TASK DESCRIPTION:
Output every entry below word for word, minus the images.

GIVEN DATA:
━━━━━━━━━━━━━━━━━━━━

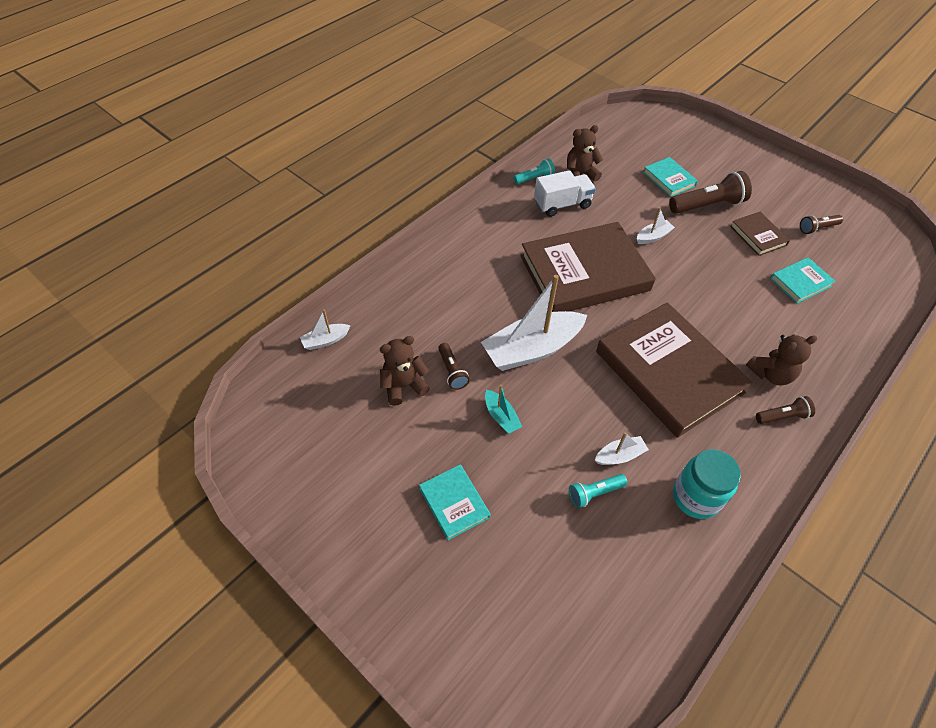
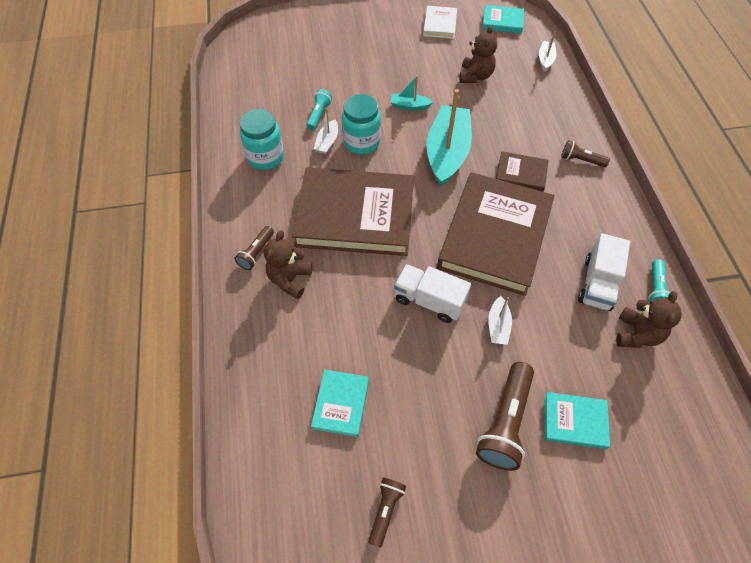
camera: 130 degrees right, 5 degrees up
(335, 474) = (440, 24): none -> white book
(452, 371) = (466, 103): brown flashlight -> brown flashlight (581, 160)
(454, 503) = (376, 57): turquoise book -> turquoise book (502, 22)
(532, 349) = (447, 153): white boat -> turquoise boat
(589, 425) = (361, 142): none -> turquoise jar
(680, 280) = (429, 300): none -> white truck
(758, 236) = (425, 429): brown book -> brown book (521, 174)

━━━━━━━━━━━━━━━━━━━━

THE COMPLETED TASK:
camera: 130 degrees right, 5 degrees up
(335, 474) = (440, 24): none -> white book
(452, 371) = (466, 103): brown flashlight -> brown flashlight (581, 160)
(454, 503) = (376, 57): turquoise book -> turquoise book (502, 22)
(532, 349) = (447, 153): white boat -> turquoise boat
(589, 425) = (361, 142): none -> turquoise jar
(680, 280) = (429, 300): none -> white truck
(758, 236) = (425, 429): brown book -> brown book (521, 174)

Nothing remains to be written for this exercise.